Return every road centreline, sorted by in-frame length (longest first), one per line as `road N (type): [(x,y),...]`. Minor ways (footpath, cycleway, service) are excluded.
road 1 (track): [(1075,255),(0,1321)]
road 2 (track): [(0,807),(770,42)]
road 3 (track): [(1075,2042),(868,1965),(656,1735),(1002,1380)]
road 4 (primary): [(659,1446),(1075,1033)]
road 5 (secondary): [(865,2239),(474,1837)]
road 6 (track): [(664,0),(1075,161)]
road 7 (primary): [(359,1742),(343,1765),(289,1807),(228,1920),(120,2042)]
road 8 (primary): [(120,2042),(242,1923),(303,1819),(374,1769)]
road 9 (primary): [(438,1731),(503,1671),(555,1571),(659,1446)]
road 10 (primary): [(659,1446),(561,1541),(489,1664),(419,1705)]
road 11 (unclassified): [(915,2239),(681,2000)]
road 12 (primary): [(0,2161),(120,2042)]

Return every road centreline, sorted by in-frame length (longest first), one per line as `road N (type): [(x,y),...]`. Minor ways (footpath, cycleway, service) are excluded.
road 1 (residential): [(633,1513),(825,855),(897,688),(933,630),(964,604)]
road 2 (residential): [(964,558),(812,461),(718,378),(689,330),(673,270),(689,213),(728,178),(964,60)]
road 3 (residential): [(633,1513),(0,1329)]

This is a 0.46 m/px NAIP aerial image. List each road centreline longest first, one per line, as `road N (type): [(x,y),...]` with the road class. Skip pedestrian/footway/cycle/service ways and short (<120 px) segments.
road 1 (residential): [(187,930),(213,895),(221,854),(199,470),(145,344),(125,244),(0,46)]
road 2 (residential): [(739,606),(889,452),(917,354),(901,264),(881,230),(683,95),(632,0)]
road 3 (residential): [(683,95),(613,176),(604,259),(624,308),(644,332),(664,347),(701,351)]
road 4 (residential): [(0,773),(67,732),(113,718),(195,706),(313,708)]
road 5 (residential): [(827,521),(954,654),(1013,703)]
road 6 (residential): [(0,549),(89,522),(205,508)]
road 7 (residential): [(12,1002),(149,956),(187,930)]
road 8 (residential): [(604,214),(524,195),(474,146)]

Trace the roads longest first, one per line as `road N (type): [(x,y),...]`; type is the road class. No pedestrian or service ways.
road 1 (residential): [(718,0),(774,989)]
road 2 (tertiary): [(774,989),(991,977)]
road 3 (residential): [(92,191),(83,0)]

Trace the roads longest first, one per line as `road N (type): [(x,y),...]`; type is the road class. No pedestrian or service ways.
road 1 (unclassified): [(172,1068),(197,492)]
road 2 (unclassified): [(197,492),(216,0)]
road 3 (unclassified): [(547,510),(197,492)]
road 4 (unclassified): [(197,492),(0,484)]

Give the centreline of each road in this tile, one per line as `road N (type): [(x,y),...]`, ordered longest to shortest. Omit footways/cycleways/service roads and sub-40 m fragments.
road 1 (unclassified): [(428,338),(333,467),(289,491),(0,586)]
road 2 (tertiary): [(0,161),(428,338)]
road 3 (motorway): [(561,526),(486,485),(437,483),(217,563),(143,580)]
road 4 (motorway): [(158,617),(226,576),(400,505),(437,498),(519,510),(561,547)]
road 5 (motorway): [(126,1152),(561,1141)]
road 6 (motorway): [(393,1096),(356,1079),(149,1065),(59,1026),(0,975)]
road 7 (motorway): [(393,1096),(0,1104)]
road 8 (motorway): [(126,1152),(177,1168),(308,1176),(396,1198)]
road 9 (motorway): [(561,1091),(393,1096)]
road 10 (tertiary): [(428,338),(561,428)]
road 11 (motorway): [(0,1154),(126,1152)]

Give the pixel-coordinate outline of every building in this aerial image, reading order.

### What is being asked
Retype the entire listing without altering anything.

### Exercise output
Return every road centreline, sorted by in-frame length (longest first), one per line as `road N (type): [(x,y),...]`. Minor ways (footpath, cycleway, service) are excluded.
road 1 (track): [(1075,255),(0,1321)]
road 2 (track): [(0,807),(770,42)]
road 3 (track): [(1075,2042),(868,1965),(656,1735),(1002,1380)]
road 4 (primary): [(659,1446),(1075,1033)]
road 5 (secondary): [(865,2239),(474,1837)]
road 6 (track): [(664,0),(1075,161)]
road 7 (primary): [(359,1742),(343,1765),(289,1807),(228,1920),(120,2042)]
road 8 (primary): [(120,2042),(242,1923),(303,1819),(374,1769)]
road 9 (primary): [(438,1731),(503,1671),(555,1571),(659,1446)]
road 10 (primary): [(659,1446),(561,1541),(489,1664),(419,1705)]
road 11 (unclassified): [(915,2239),(681,2000)]
road 12 (primary): [(0,2161),(120,2042)]

Return every road centreline, sorted by in-frame length (longest first), one per line as `road N (type): [(x,y),...]`. Minor ways (footpath, cycleway, service) are excluded.
road 1 (residential): [(633,1513),(825,855),(897,688),(933,630),(964,604)]
road 2 (residential): [(964,558),(812,461),(718,378),(689,330),(673,270),(689,213),(728,178),(964,60)]
road 3 (residential): [(633,1513),(0,1329)]

This is a 0.46 m/px NAIP aerial image. List each road centreline longest first, one per line, as `road N (type): [(x,y),...]` with the road class. Skip pedestrian/footway/cycle/service ways and short (<120 px) segments.
road 1 (residential): [(187,930),(213,895),(221,854),(199,470),(145,344),(125,244),(0,46)]
road 2 (residential): [(739,606),(889,452),(917,354),(901,264),(881,230),(683,95),(632,0)]
road 3 (residential): [(683,95),(613,176),(604,259),(624,308),(644,332),(664,347),(701,351)]
road 4 (residential): [(0,773),(67,732),(113,718),(195,706),(313,708)]
road 5 (residential): [(827,521),(954,654),(1013,703)]
road 6 (residential): [(0,549),(89,522),(205,508)]
road 7 (residential): [(12,1002),(149,956),(187,930)]
road 8 (residential): [(604,214),(524,195),(474,146)]

Trace the roads longest first, one per line as `road N (type): [(x,y),...]`; type is the road class. No pedestrian or service ways.
road 1 (residential): [(718,0),(774,989)]
road 2 (tertiary): [(774,989),(991,977)]
road 3 (residential): [(92,191),(83,0)]

Trace the roads longest first, one per line as `road N (type): [(x,y),...]`; type is the road class. No pedestrian or service ways.
road 1 (unclassified): [(172,1068),(197,492)]
road 2 (unclassified): [(197,492),(216,0)]
road 3 (unclassified): [(547,510),(197,492)]
road 4 (unclassified): [(197,492),(0,484)]

Give the centreline of each road in this tile, one per line as `road N (type): [(x,y),...]`, ordered longest to shortest. Omit footways/cycleways/service roads and sub-40 m fragments.
road 1 (unclassified): [(428,338),(333,467),(289,491),(0,586)]
road 2 (tertiary): [(0,161),(428,338)]
road 3 (motorway): [(561,526),(486,485),(437,483),(217,563),(143,580)]
road 4 (motorway): [(158,617),(226,576),(400,505),(437,498),(519,510),(561,547)]
road 5 (motorway): [(126,1152),(561,1141)]
road 6 (motorway): [(393,1096),(356,1079),(149,1065),(59,1026),(0,975)]
road 7 (motorway): [(393,1096),(0,1104)]
road 8 (motorway): [(126,1152),(177,1168),(308,1176),(396,1198)]
road 9 (motorway): [(561,1091),(393,1096)]
road 10 (tertiary): [(428,338),(561,428)]
road 11 (motorway): [(0,1154),(126,1152)]

Give the pixel-coordinate outline of every building in this aerial image, reading order.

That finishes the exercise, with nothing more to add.